+++ Records for the task +++
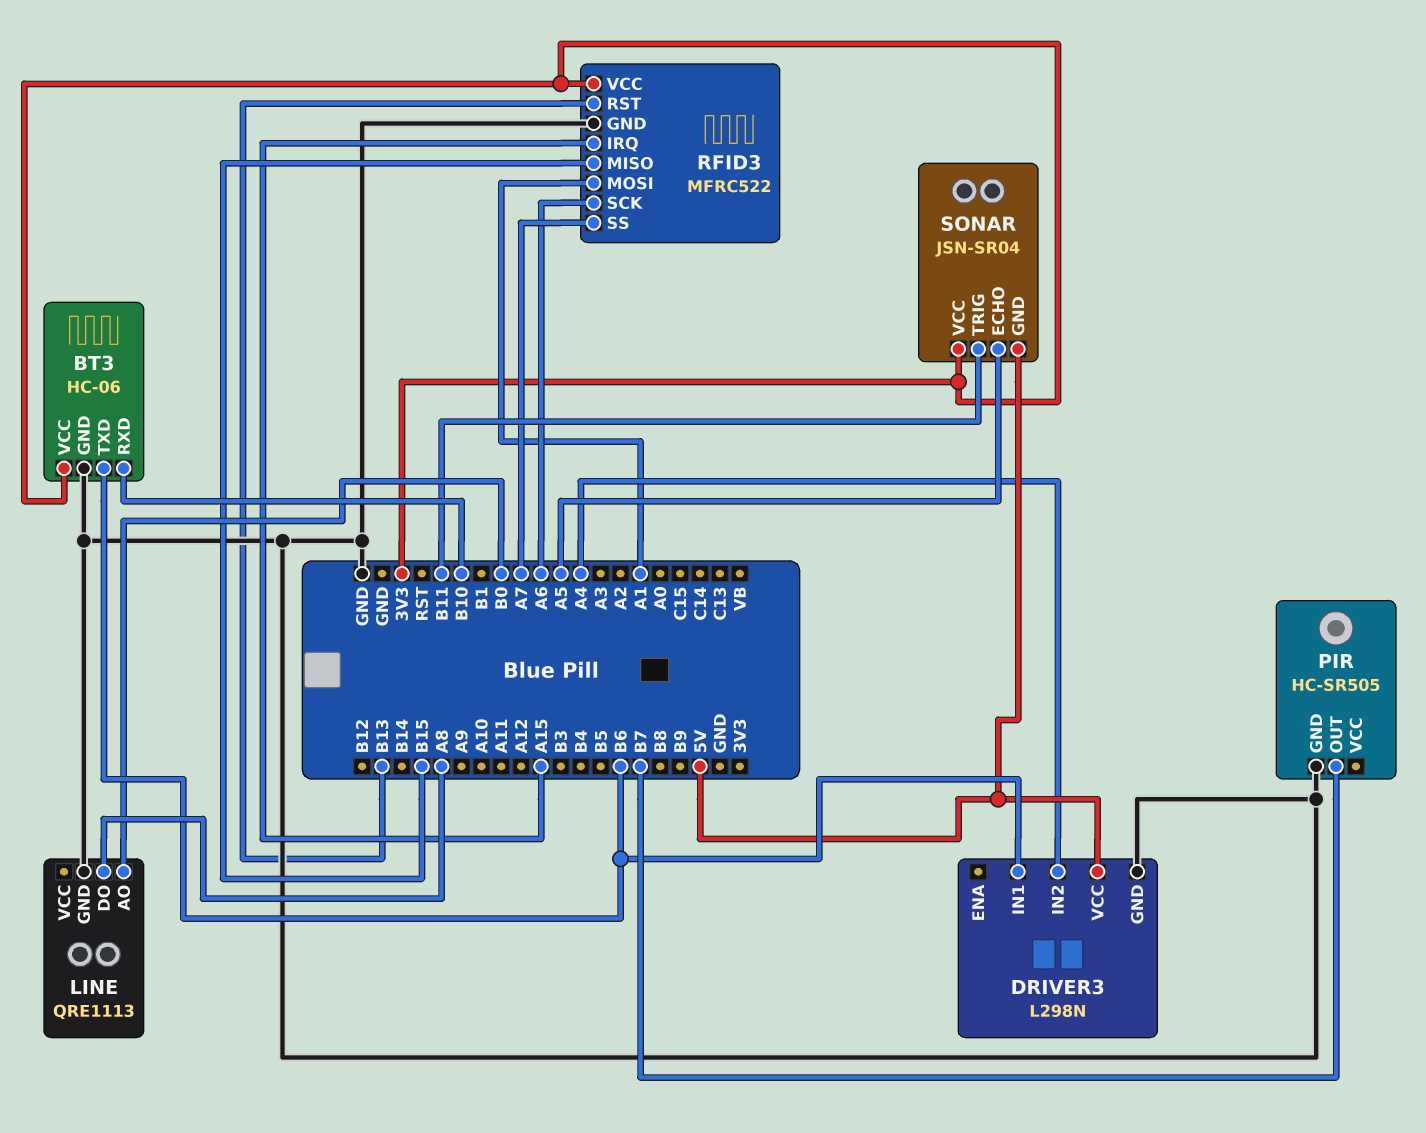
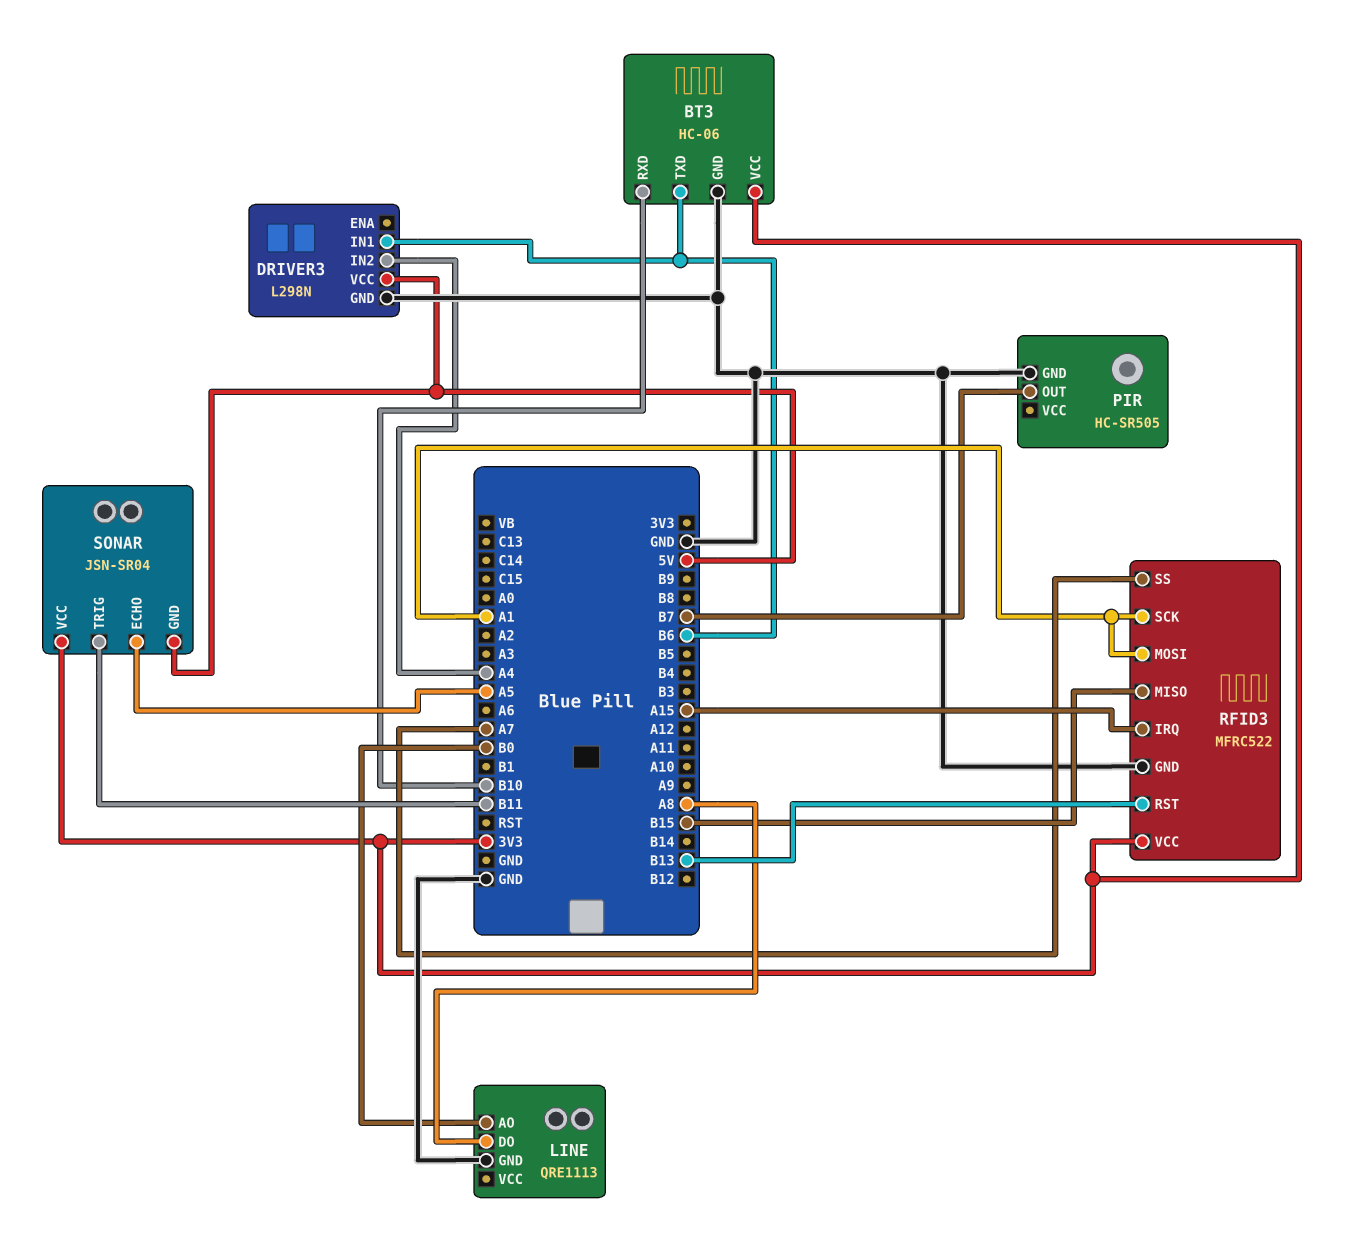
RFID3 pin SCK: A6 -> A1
+++
+++ Records for the task +++
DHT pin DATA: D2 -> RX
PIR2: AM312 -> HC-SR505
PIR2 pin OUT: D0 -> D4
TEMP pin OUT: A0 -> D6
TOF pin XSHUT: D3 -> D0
+++
+++ Records for the task +++
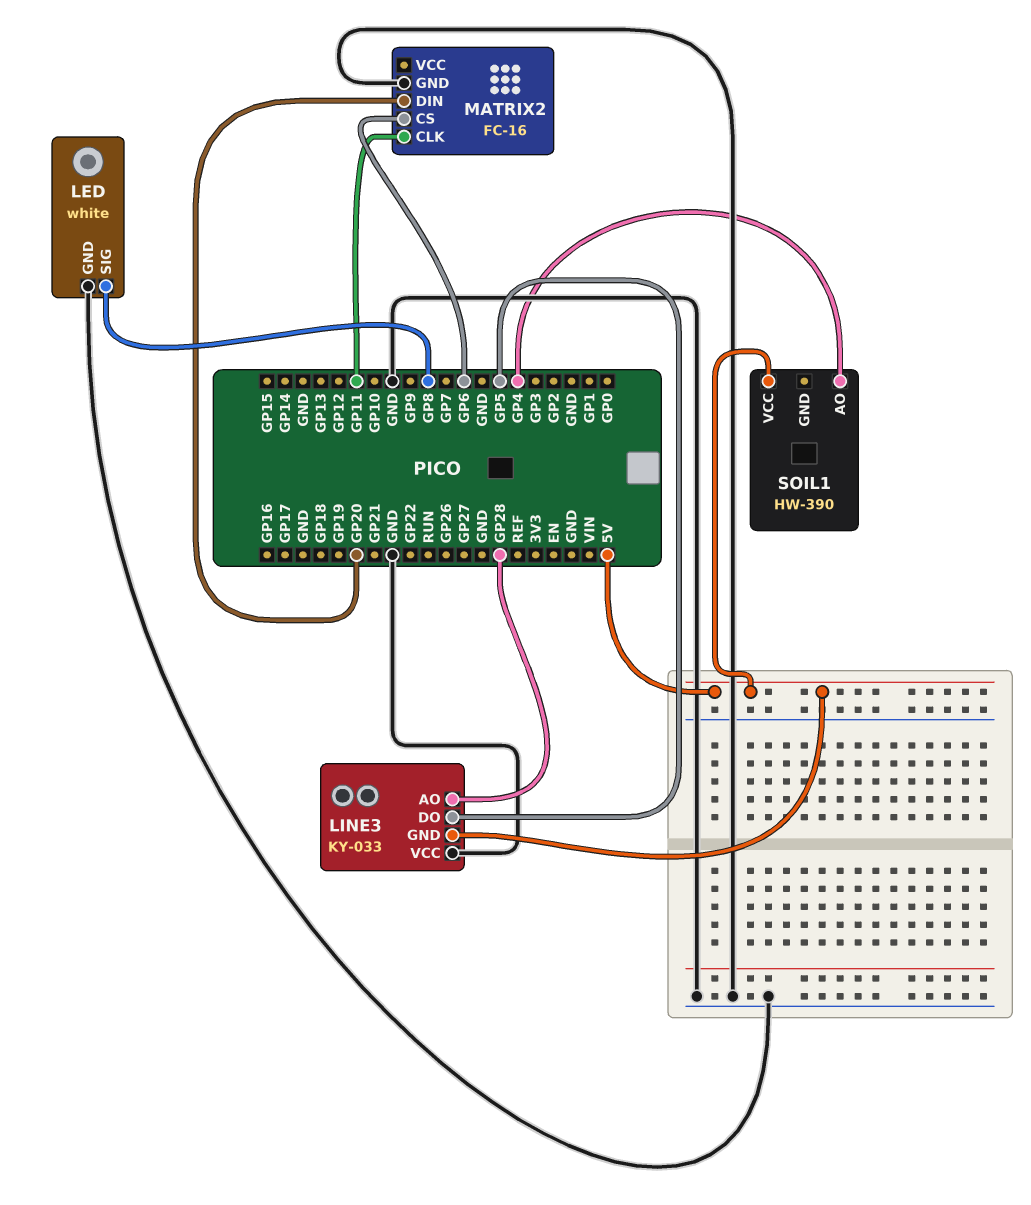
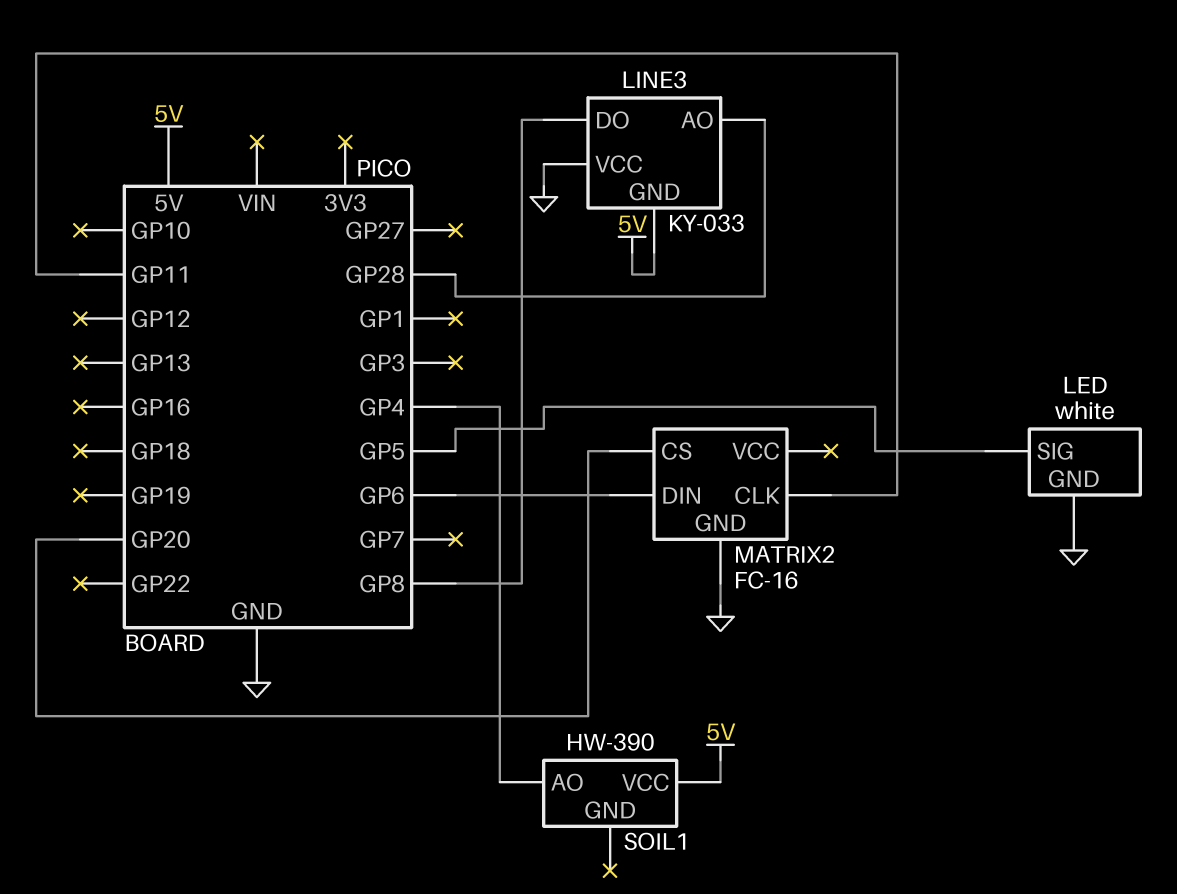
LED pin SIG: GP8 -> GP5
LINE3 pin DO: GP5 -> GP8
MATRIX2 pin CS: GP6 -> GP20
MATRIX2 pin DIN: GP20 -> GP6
+++
### About this exercise
Working from the records above, write out verbatim only the lines from the line containing "PIR2: AM312 -> HC-SR505" through the line containing "TOF pin XSHUT: D3 -> D0".

### Answer to this problem
PIR2: AM312 -> HC-SR505
PIR2 pin OUT: D0 -> D4
TEMP pin OUT: A0 -> D6
TOF pin XSHUT: D3 -> D0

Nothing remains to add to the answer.